#### Description of the task
Search the records below for the string "plate", and report each line that contains it.

Available data Block Start

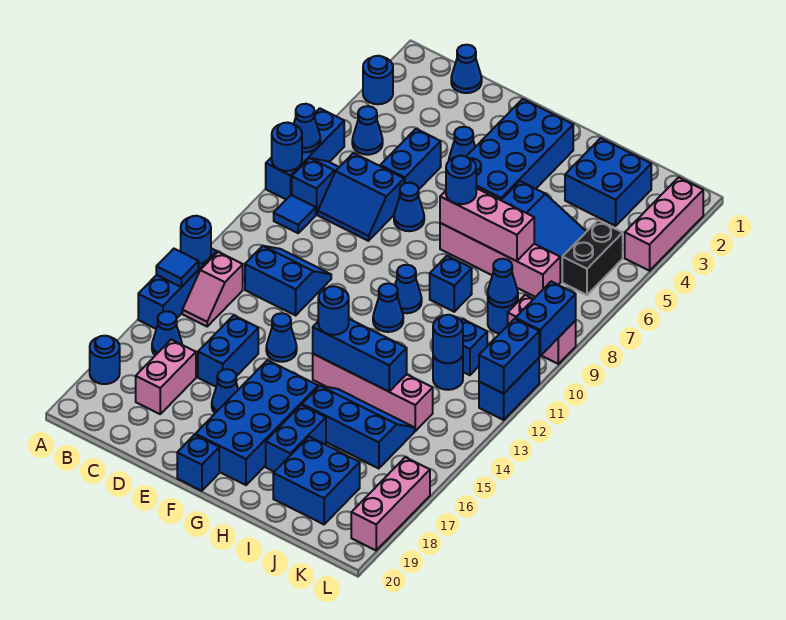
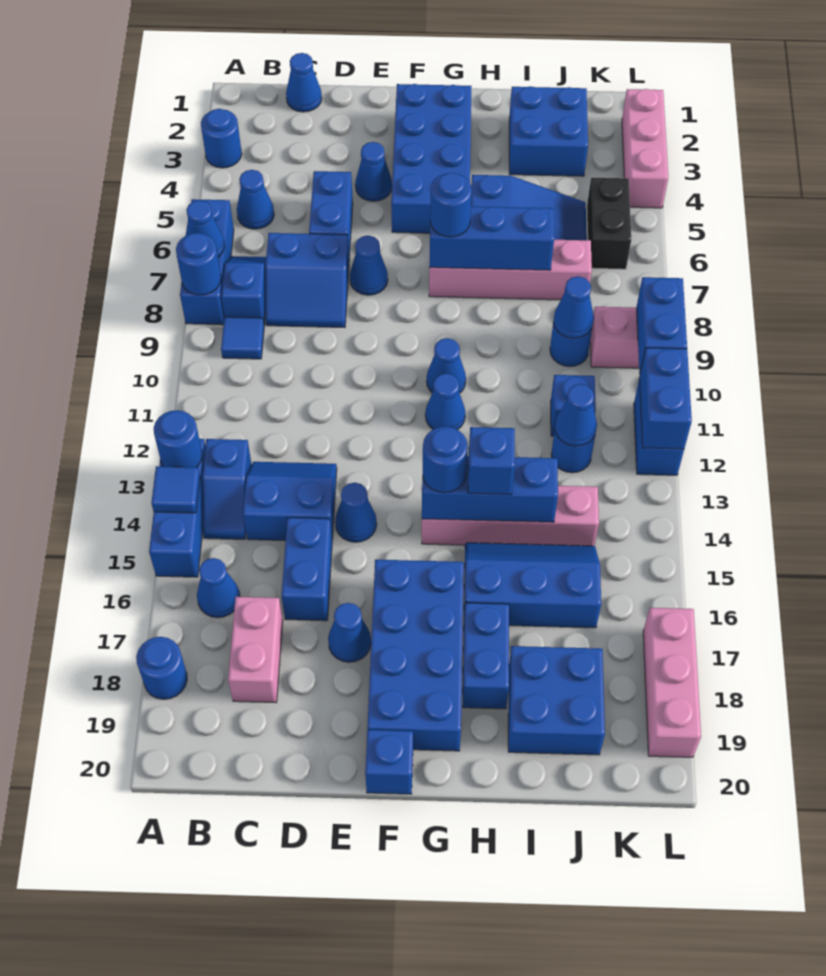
pink slope B13:B14 level 1 top 13 -> blue slope B13:B14 level 1 top 13
blue slope C11:D12 level 1 top 12 -> blue slope C13:D14 level 1 top 14
pink brick G7:I7 level 2 -> blue brick G7:I7 level 2
blue brick H9 level 1 -> blue brick H14 level 3
blue round brick J12 level 2 -> blue cone J12 level 2

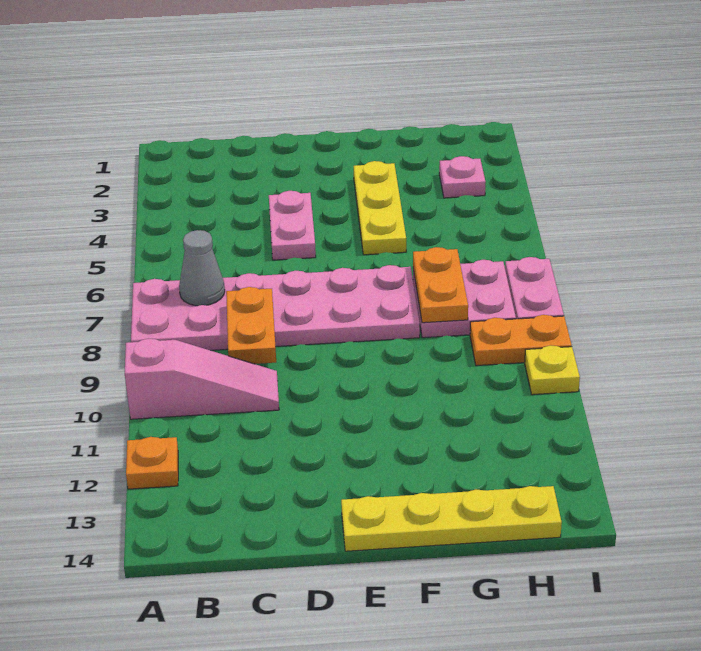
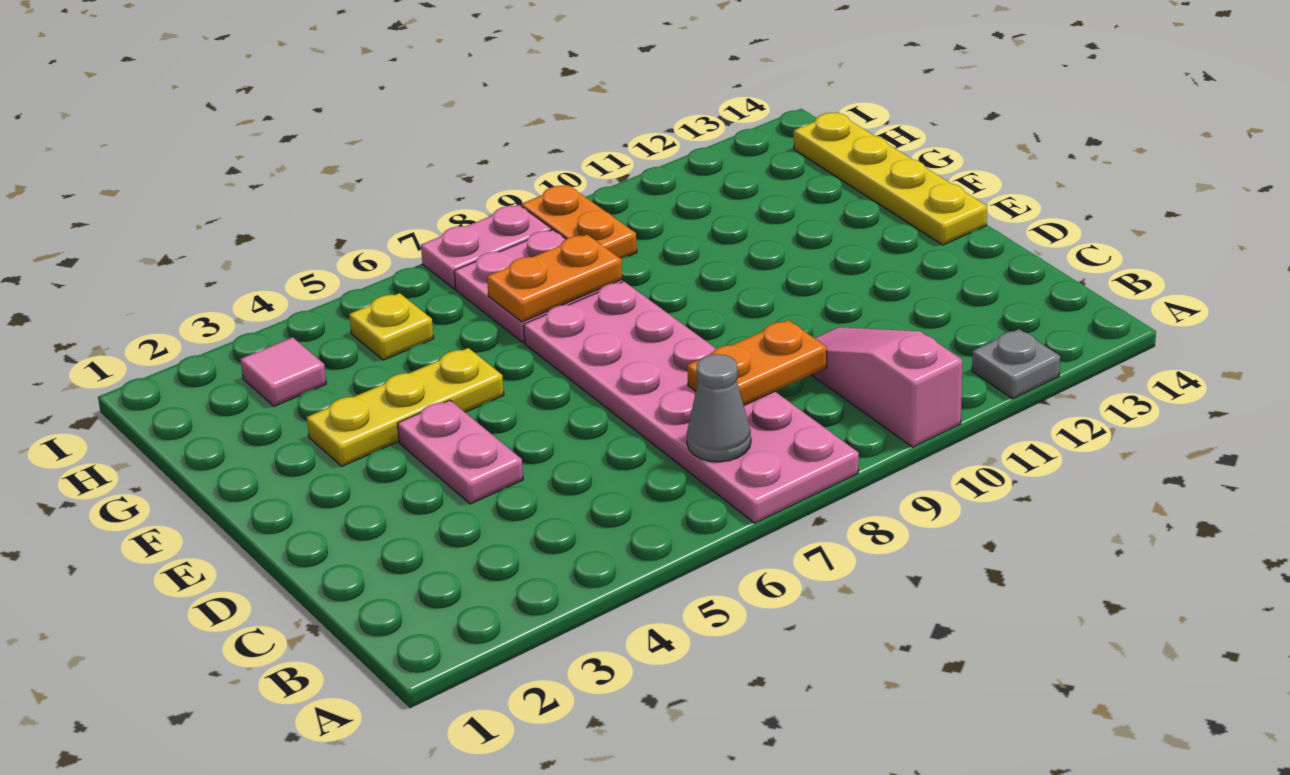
orange plate A12 level 1 -> grey plate A12 level 1
pink plate D4:D5 level 1 -> pink plate D4:E4 level 1
pink plate H3 level 1 -> pink tile H3 level 1
yellow plate I10 level 1 -> yellow plate H5 level 1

Available data Block End

#### Exercise response
orange plate A12 level 1 -> grey plate A12 level 1
pink plate D4:D5 level 1 -> pink plate D4:E4 level 1
pink plate H3 level 1 -> pink tile H3 level 1
yellow plate I10 level 1 -> yellow plate H5 level 1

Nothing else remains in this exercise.